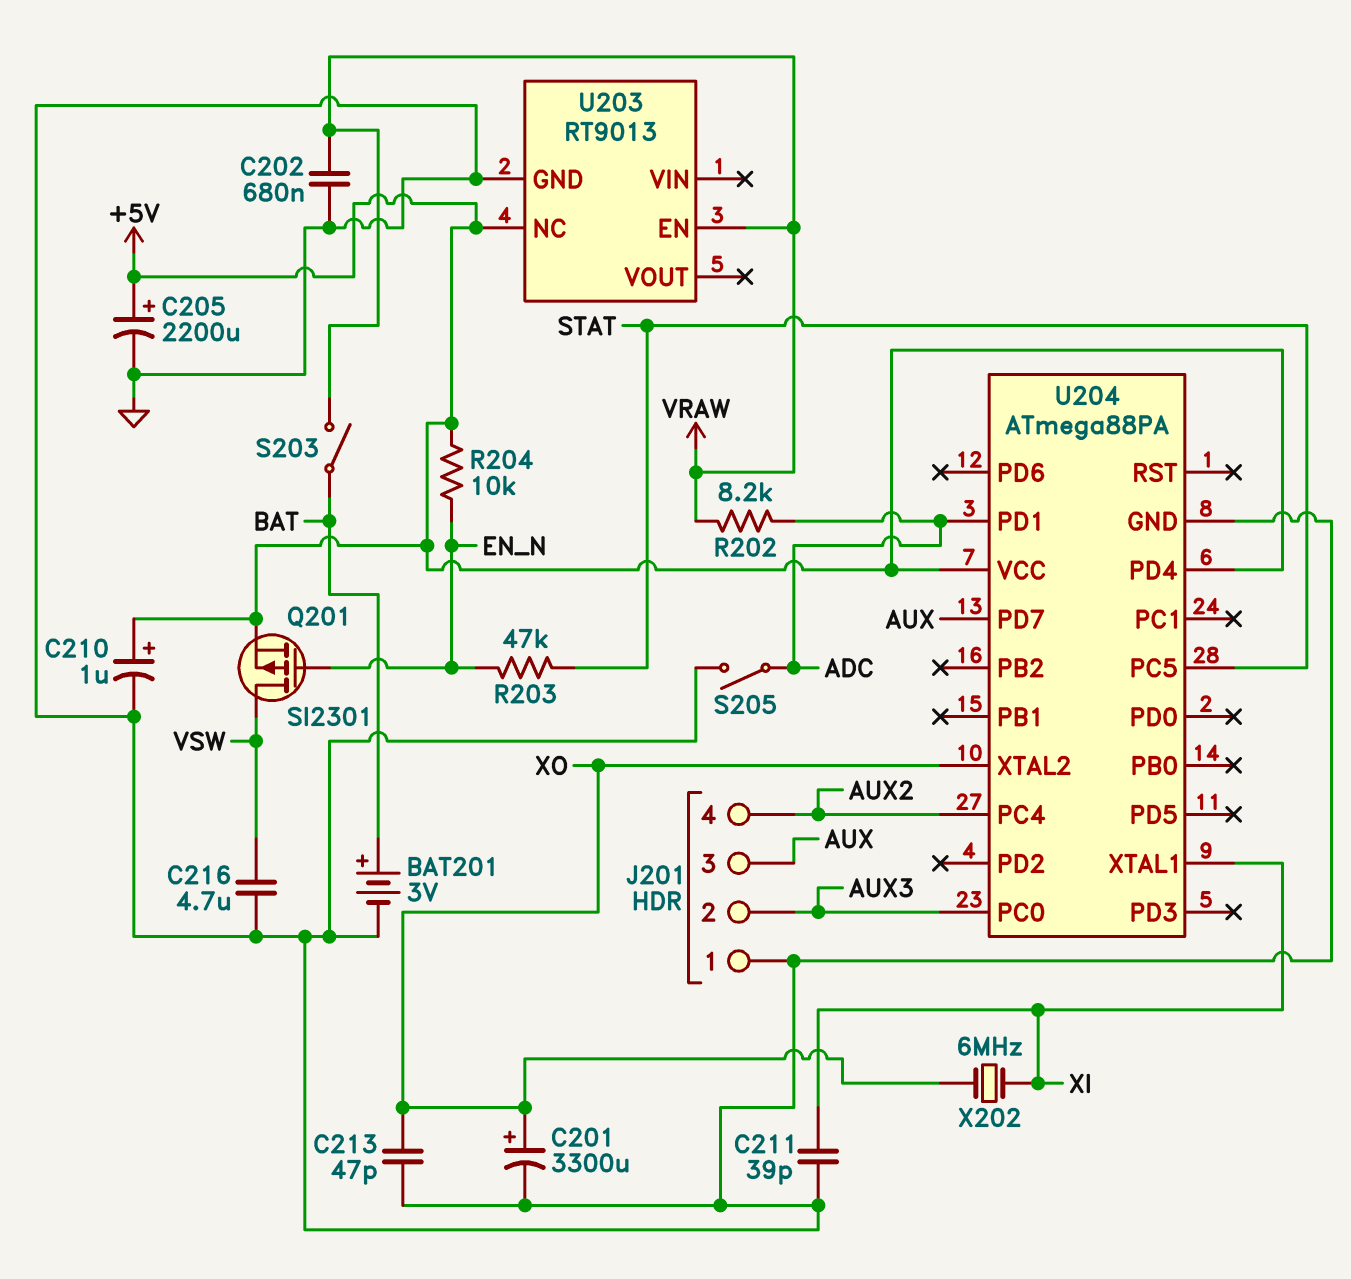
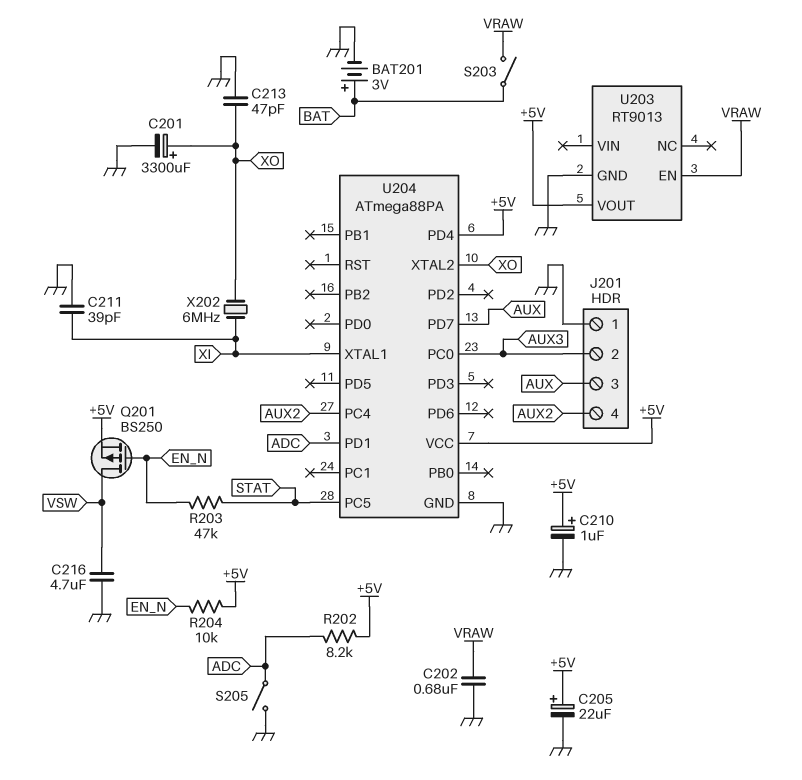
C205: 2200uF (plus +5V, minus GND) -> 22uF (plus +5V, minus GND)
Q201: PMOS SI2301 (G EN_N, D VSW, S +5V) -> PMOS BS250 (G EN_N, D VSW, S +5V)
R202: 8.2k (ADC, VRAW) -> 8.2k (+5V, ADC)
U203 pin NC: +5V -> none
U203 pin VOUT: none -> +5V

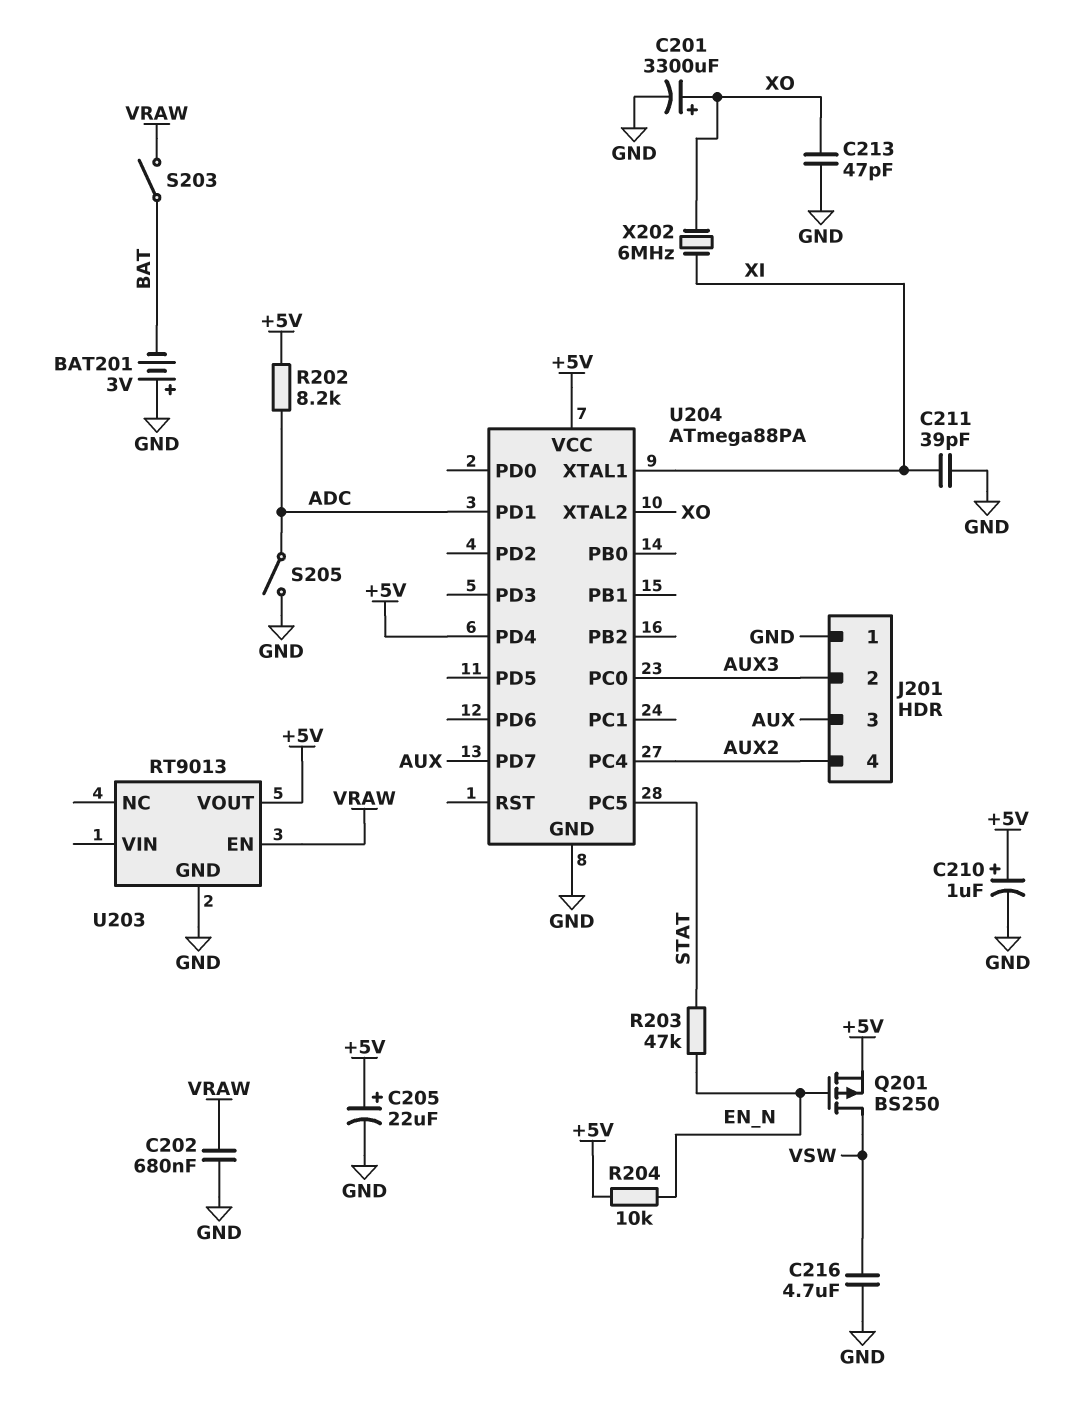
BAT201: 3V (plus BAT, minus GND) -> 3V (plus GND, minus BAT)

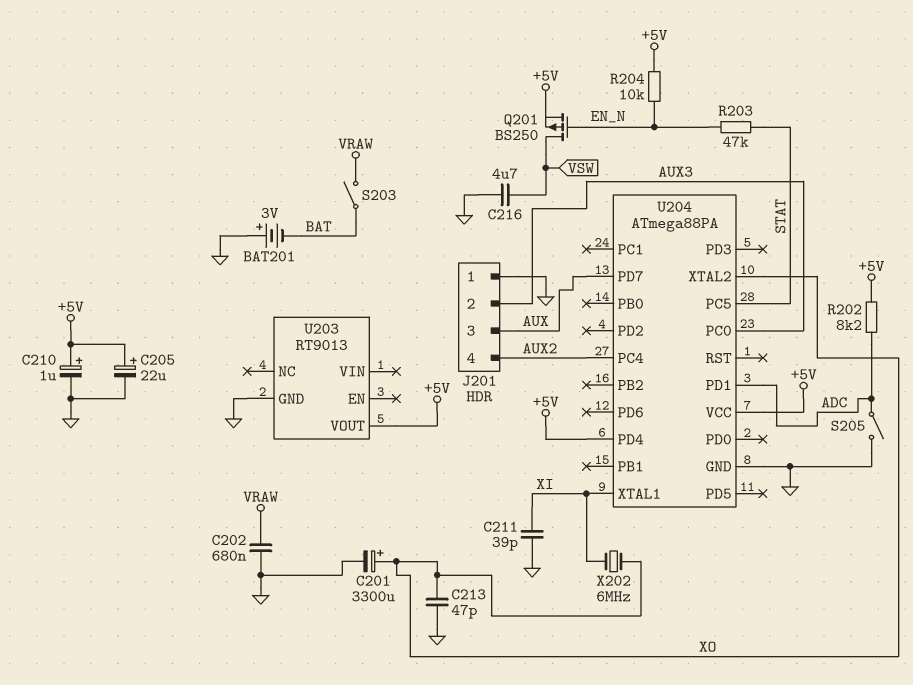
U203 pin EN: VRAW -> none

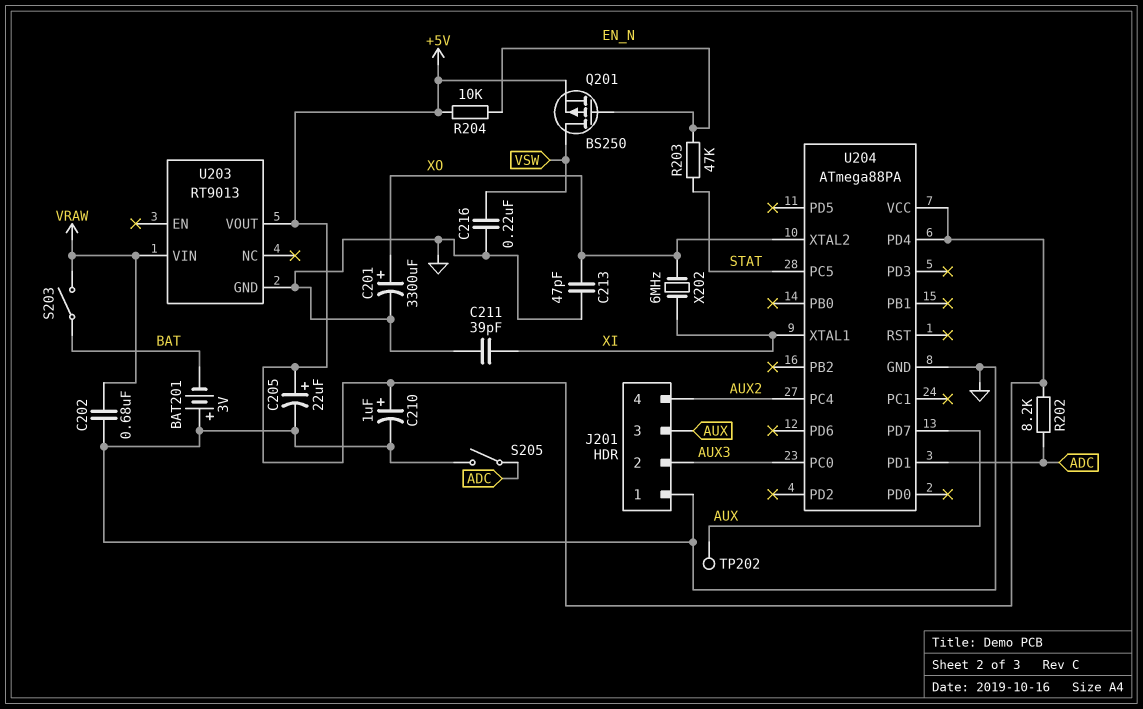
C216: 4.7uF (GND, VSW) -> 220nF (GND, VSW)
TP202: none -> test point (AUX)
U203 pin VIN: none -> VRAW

_PROBLEM REQUIREMENTS_. Apart from the pictures, every line above must be repeated exactly.

_RESULT FOR THIS EXERCISE_.
C205: 2200uF (plus +5V, minus GND) -> 22uF (plus +5V, minus GND)
Q201: PMOS SI2301 (G EN_N, D VSW, S +5V) -> PMOS BS250 (G EN_N, D VSW, S +5V)
R202: 8.2k (ADC, VRAW) -> 8.2k (+5V, ADC)
U203 pin NC: +5V -> none
U203 pin VOUT: none -> +5V

BAT201: 3V (plus BAT, minus GND) -> 3V (plus GND, minus BAT)

U203 pin EN: VRAW -> none

C216: 4.7uF (GND, VSW) -> 220nF (GND, VSW)
TP202: none -> test point (AUX)
U203 pin VIN: none -> VRAW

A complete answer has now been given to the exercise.